● The data
────────────────

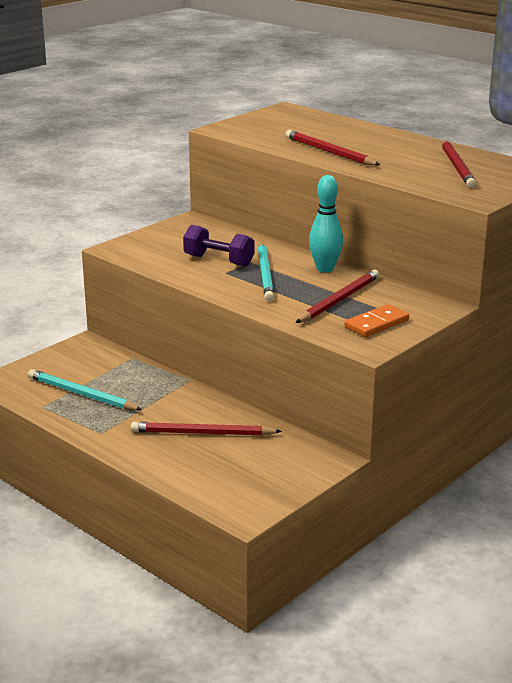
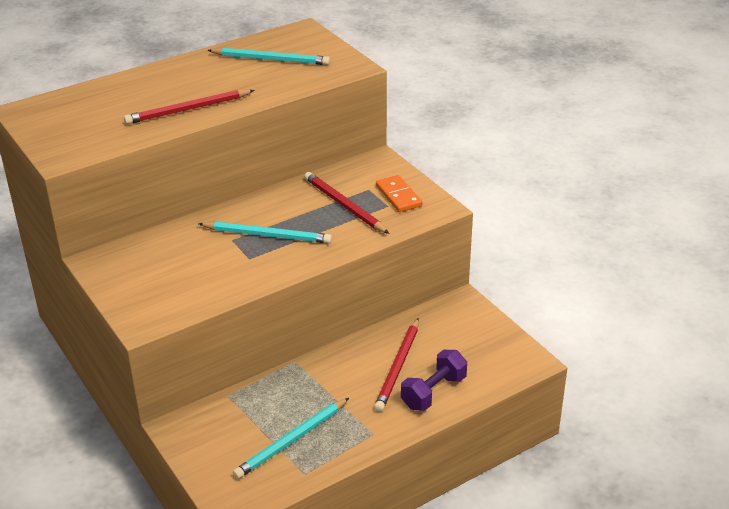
camera: 75 degrees left, 10 degrees up
(218, 261) = (219, 258): purple dumbbell -> purple dumbbell (433, 392)
(325, 269) = (274, 201): turquoise bowling pin -> none
(457, 167) = (271, 59): red pencil -> turquoise pencil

────────────────

● What you should do
Give the listing again word for word. Skip any pictures.

● Answer to the problem
camera: 75 degrees left, 10 degrees up
(218, 261) = (219, 258): purple dumbbell -> purple dumbbell (433, 392)
(325, 269) = (274, 201): turquoise bowling pin -> none
(457, 167) = (271, 59): red pencil -> turquoise pencil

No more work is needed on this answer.